Please repeat, exactly as written, every line from the one containing "RTC1: DS1307 -> PCF8523" through the last line of the records, both included, and leave out any pictures.

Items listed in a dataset
▽

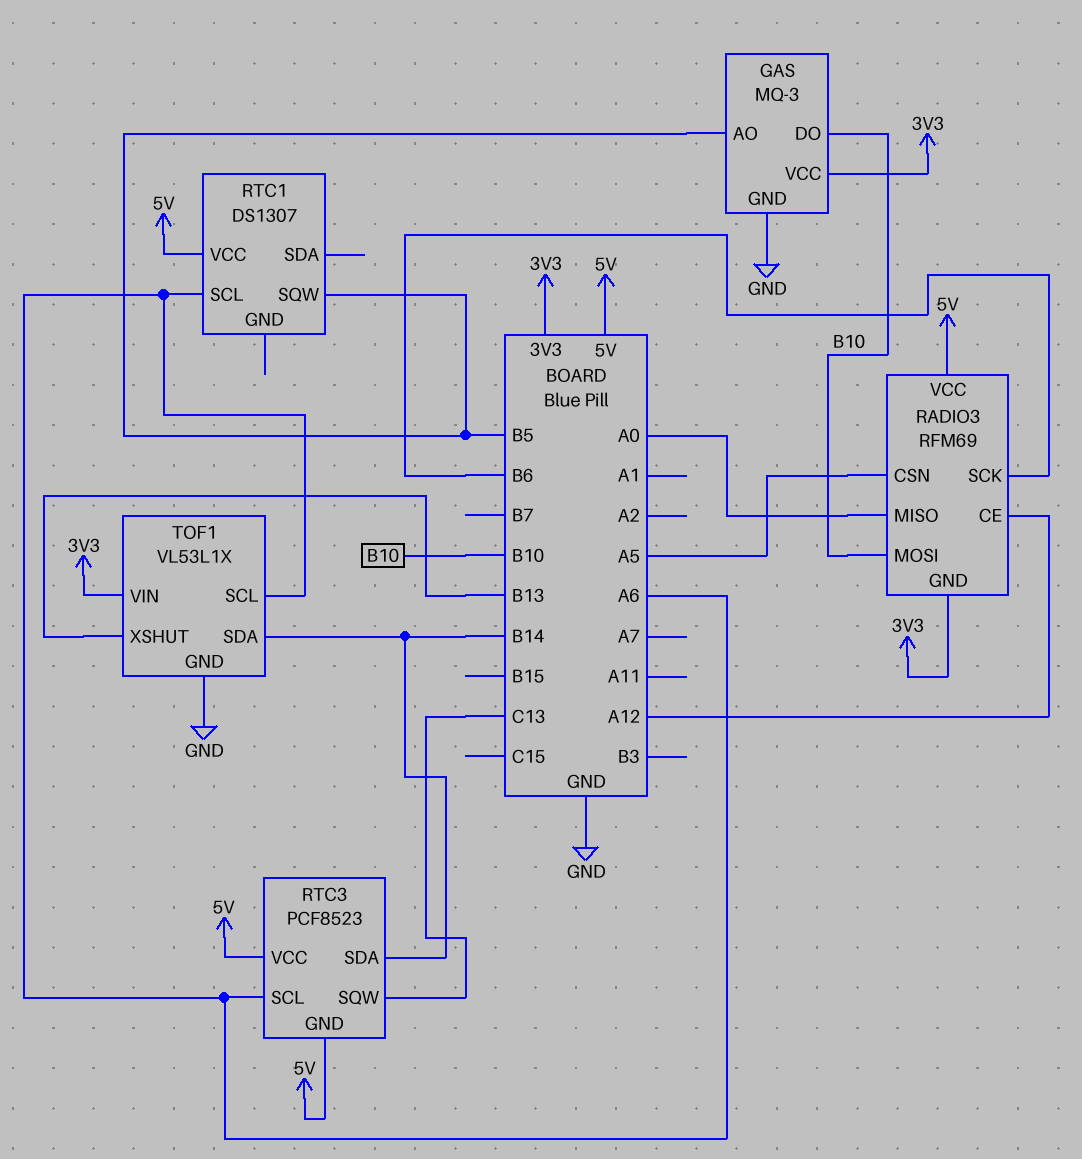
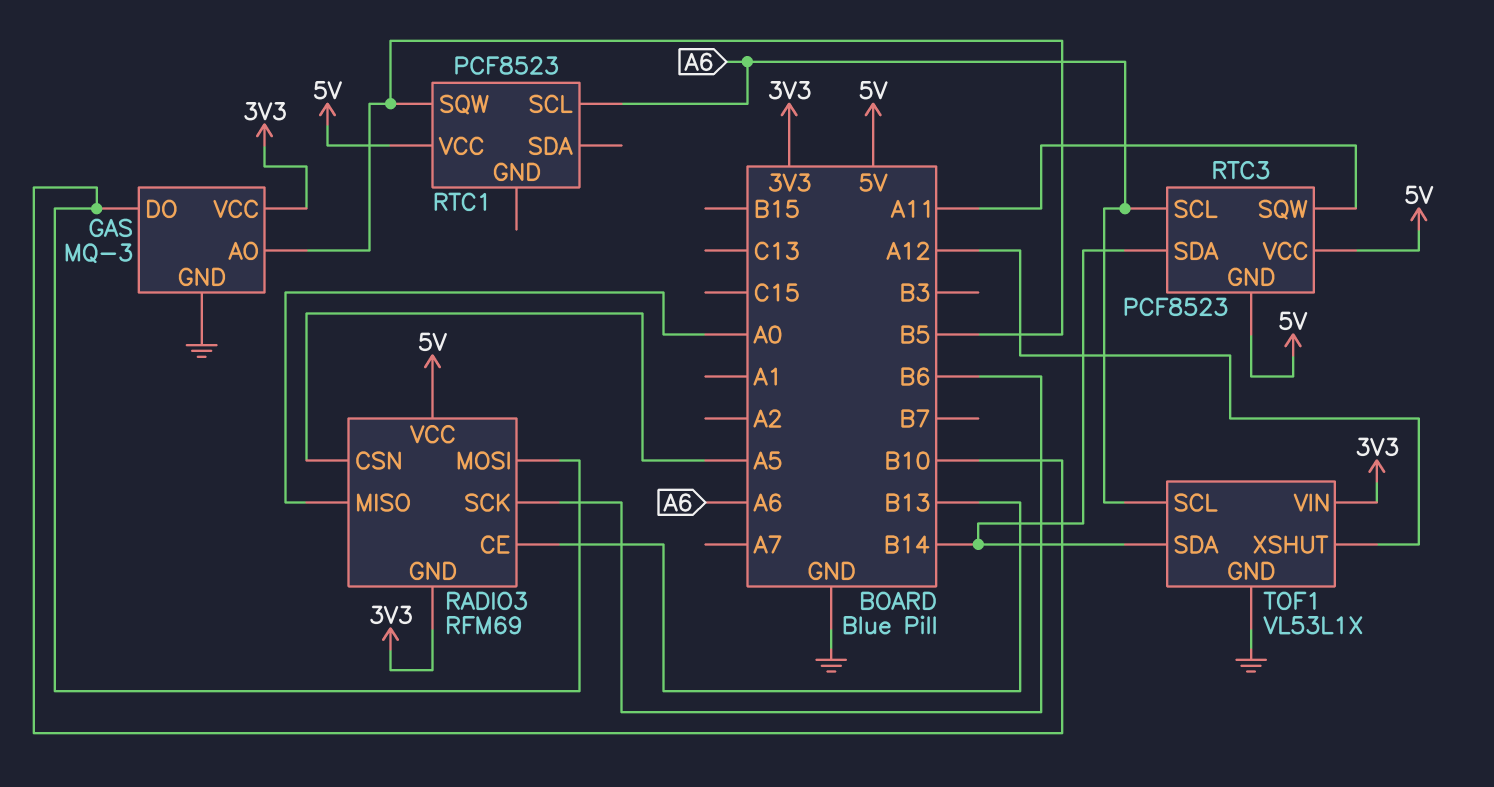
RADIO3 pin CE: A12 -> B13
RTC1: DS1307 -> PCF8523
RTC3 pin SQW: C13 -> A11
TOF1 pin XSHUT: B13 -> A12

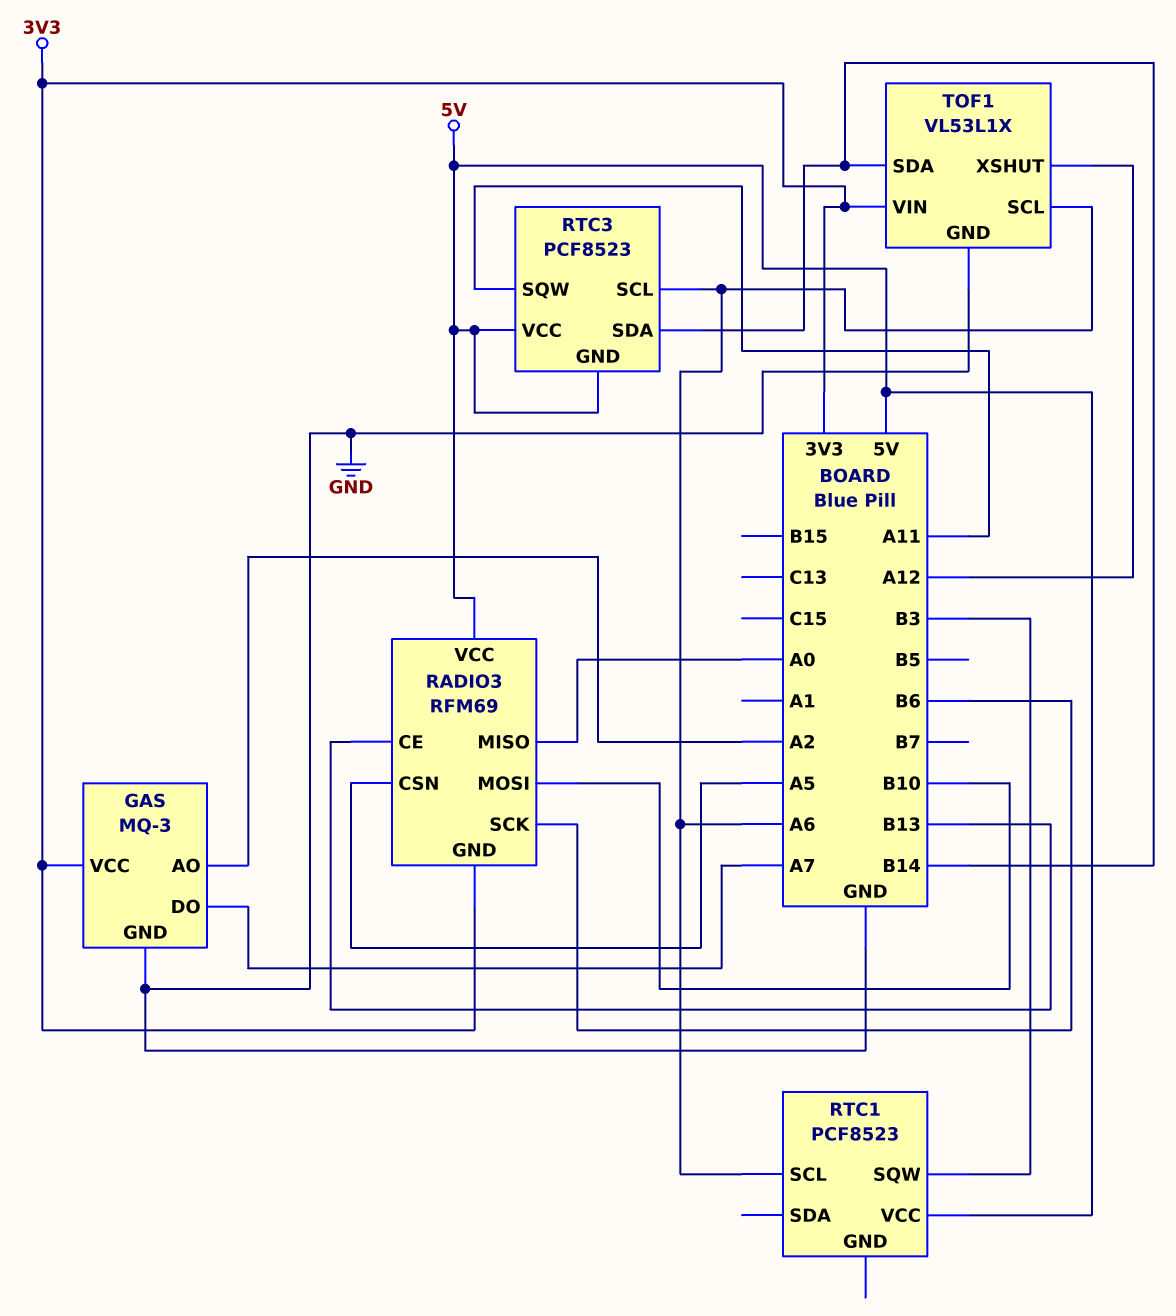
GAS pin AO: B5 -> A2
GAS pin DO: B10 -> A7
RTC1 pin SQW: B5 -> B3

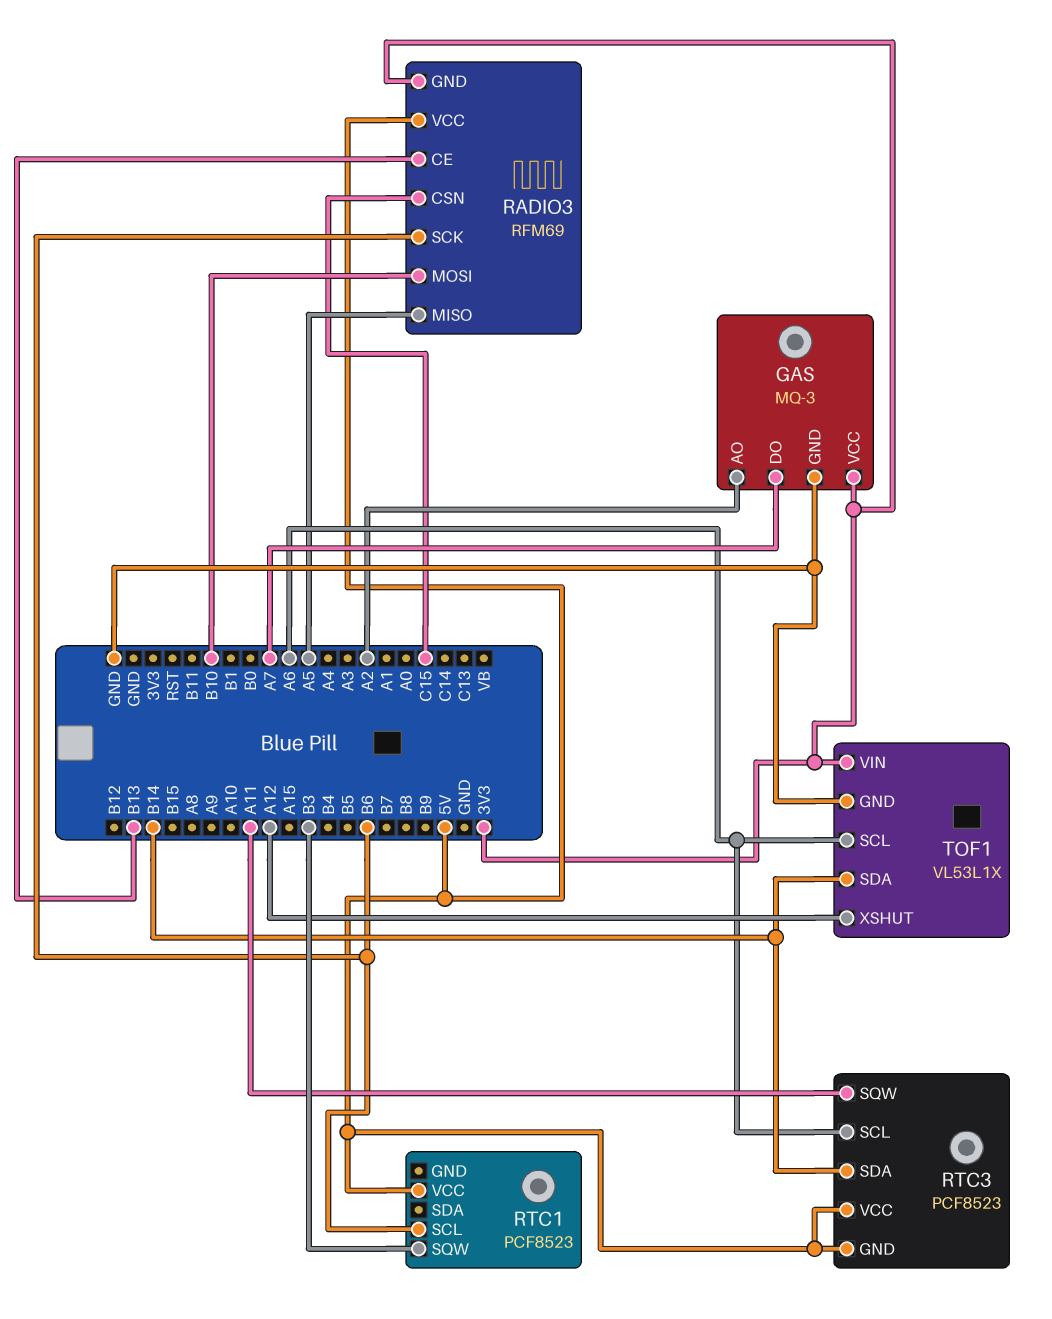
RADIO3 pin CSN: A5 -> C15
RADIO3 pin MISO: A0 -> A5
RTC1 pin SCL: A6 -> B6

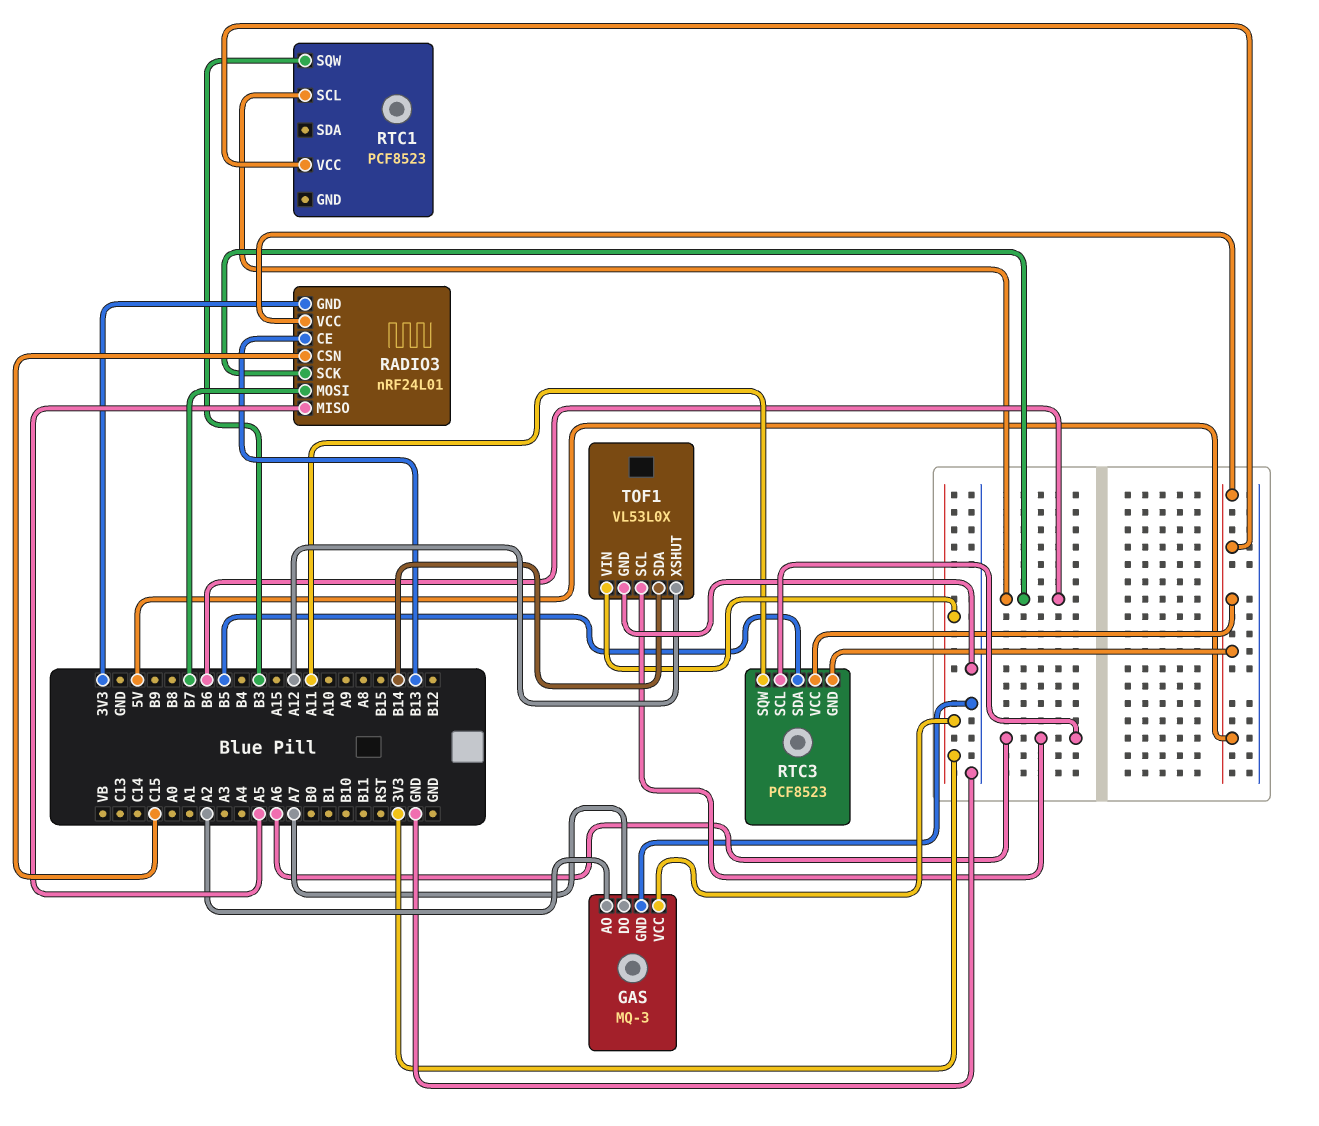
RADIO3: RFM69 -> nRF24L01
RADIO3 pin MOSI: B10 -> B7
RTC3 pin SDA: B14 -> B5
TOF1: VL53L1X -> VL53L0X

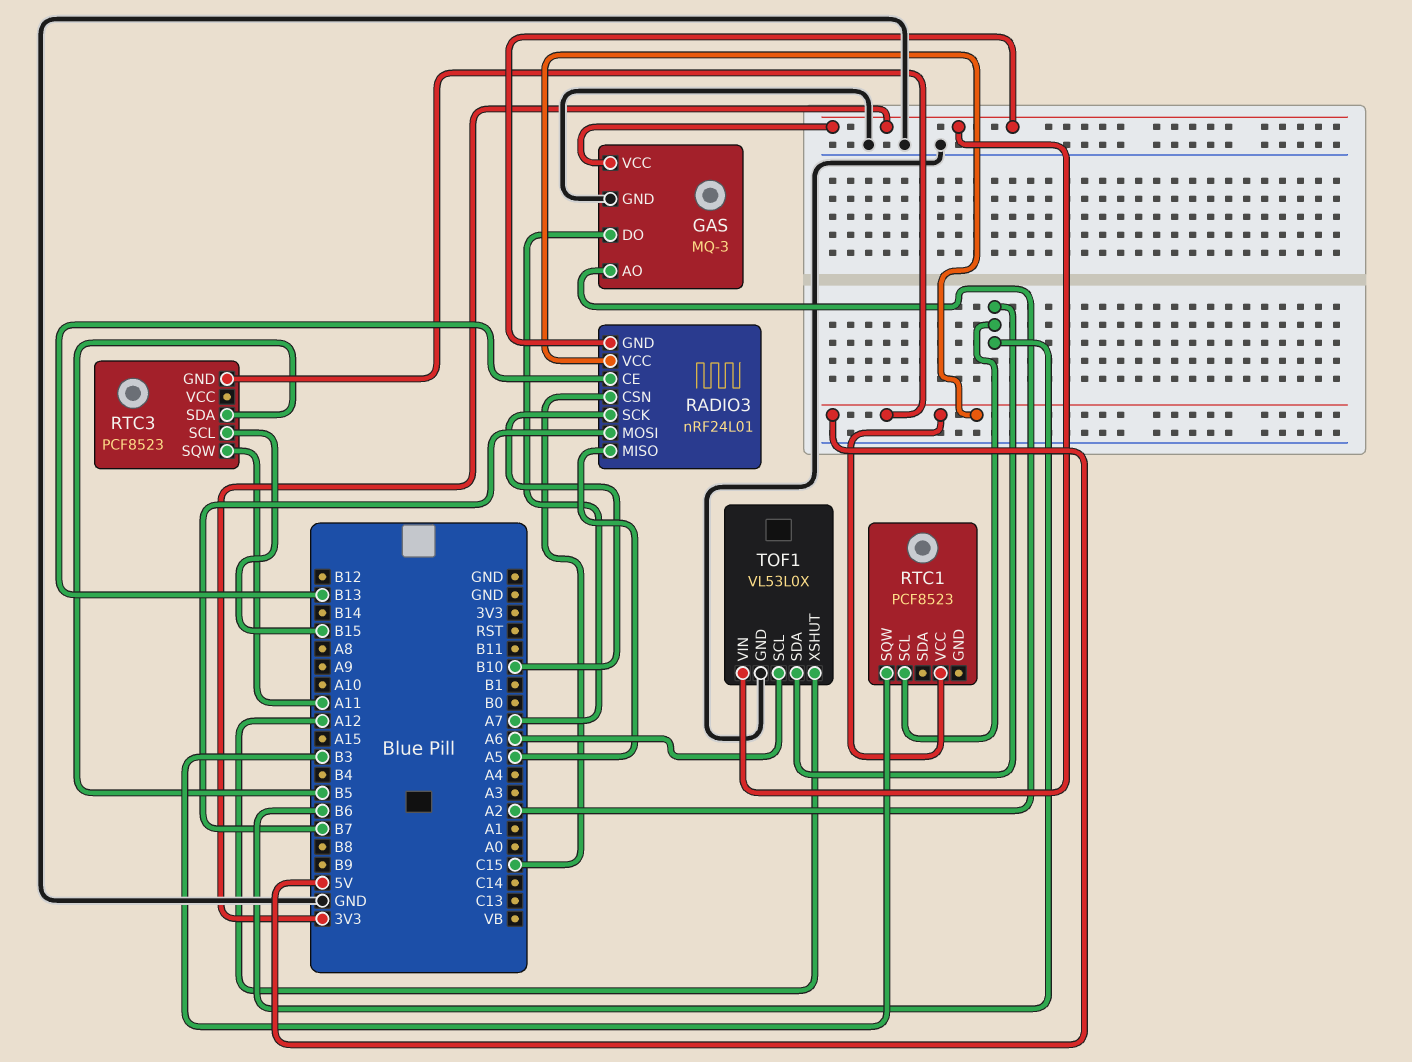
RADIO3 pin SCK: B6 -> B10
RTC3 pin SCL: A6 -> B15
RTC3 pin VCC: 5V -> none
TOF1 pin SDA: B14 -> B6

△

» Solution to this exercise
RTC1: DS1307 -> PCF8523
RTC3 pin SQW: C13 -> A11
TOF1 pin XSHUT: B13 -> A12

GAS pin AO: B5 -> A2
GAS pin DO: B10 -> A7
RTC1 pin SQW: B5 -> B3

RADIO3 pin CSN: A5 -> C15
RADIO3 pin MISO: A0 -> A5
RTC1 pin SCL: A6 -> B6

RADIO3: RFM69 -> nRF24L01
RADIO3 pin MOSI: B10 -> B7
RTC3 pin SDA: B14 -> B5
TOF1: VL53L1X -> VL53L0X

RADIO3 pin SCK: B6 -> B10
RTC3 pin SCL: A6 -> B15
RTC3 pin VCC: 5V -> none
TOF1 pin SDA: B14 -> B6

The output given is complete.